Task statement: Please return the lines below verbatim, beginning at the one that has "Recipe ideas: [520,282,702,392]" and stopping after the one that has "Aris 9: [408,141,440,172]", and add no other lines.

○ ○ ○ ○ ○

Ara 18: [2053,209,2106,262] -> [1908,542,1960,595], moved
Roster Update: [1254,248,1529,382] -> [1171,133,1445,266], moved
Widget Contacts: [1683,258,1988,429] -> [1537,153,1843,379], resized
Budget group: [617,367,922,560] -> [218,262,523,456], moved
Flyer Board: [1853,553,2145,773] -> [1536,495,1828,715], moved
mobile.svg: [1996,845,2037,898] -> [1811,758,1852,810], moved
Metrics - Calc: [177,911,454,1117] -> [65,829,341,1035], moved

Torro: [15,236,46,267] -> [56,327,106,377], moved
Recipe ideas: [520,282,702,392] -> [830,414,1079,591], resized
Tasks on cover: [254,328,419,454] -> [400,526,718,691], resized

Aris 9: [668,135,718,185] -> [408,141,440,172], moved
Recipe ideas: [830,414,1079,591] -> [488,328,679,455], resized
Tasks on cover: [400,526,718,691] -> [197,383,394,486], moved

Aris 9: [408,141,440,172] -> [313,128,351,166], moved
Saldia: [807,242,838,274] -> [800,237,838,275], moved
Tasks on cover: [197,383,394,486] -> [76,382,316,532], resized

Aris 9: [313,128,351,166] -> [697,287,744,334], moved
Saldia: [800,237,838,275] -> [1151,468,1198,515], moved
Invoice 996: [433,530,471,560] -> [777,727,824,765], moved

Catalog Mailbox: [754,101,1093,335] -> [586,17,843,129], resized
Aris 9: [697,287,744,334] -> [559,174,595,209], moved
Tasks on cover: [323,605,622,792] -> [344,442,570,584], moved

○ ○ ○ ○ ○

Task response:
Recipe ideas: [520,282,702,392] -> [830,414,1079,591], resized
Tasks on cover: [254,328,419,454] -> [400,526,718,691], resized

Aris 9: [668,135,718,185] -> [408,141,440,172], moved
Recipe ideas: [830,414,1079,591] -> [488,328,679,455], resized
Tasks on cover: [400,526,718,691] -> [197,383,394,486], moved

Aris 9: [408,141,440,172] -> [313,128,351,166], moved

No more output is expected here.